TASK TO COMPLETE
From the entries below, copy out all lines holding "camera".

Records from a collection:
=======

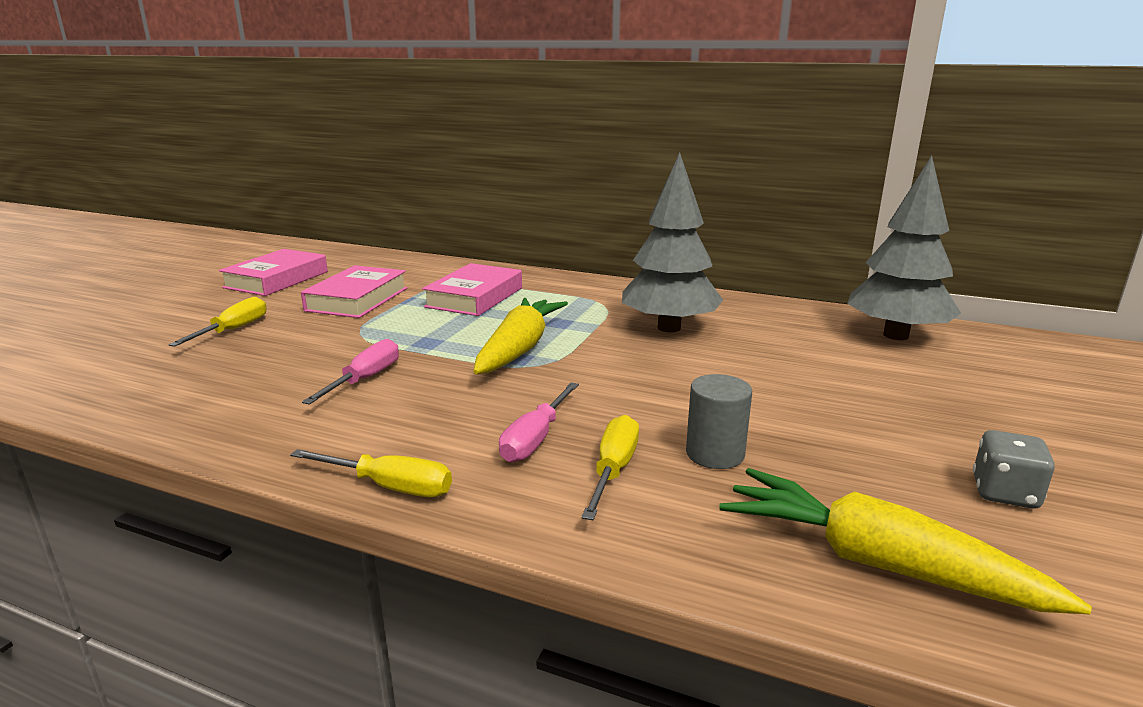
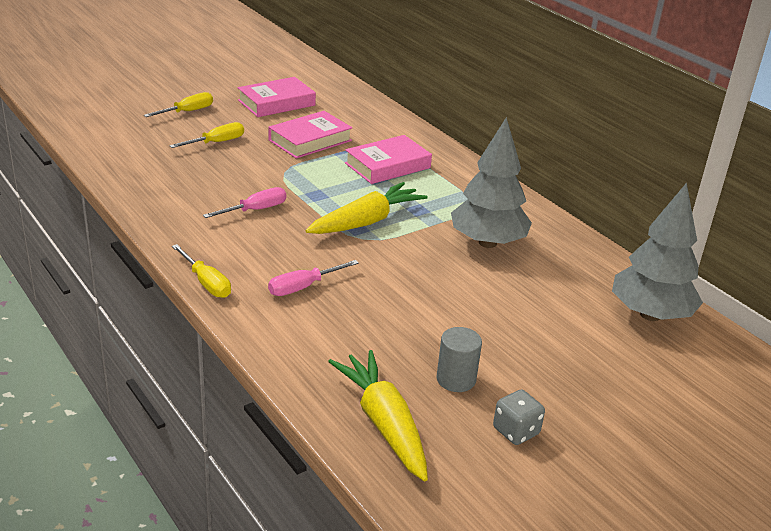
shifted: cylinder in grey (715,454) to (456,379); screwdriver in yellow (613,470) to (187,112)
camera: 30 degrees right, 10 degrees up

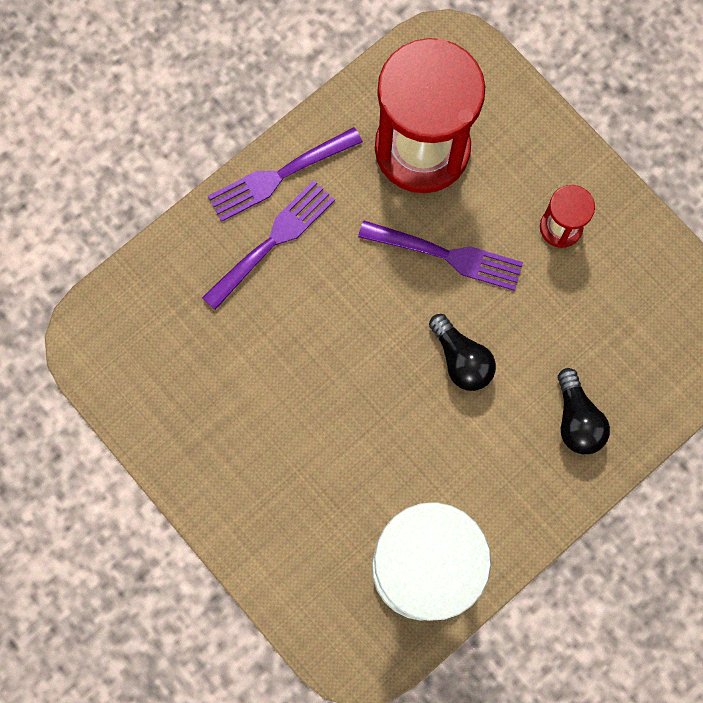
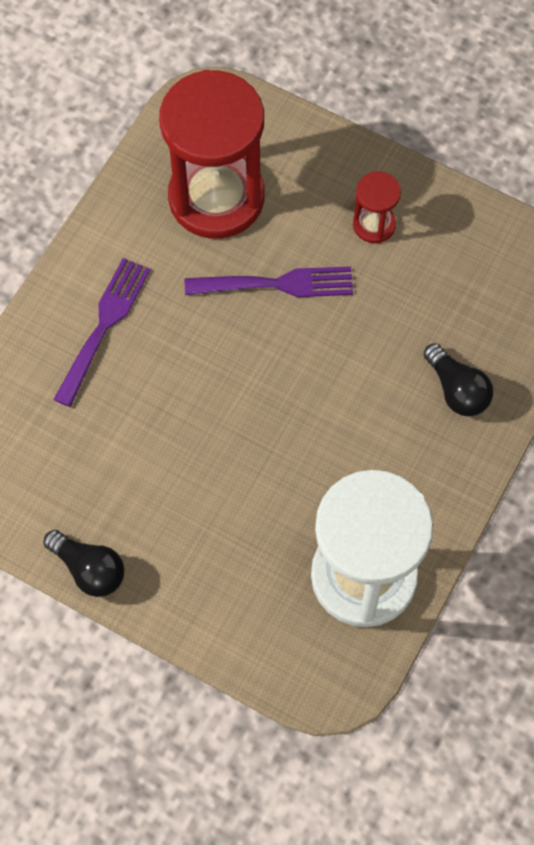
gone: fork in purple (279,175)
shifted: light bulb in black (461,359) to (89,569)
camera: 20 degrees left, 10 degrees down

=======

ANSWER BELOW
camera: 30 degrees right, 10 degrees up
camera: 20 degrees left, 10 degrees down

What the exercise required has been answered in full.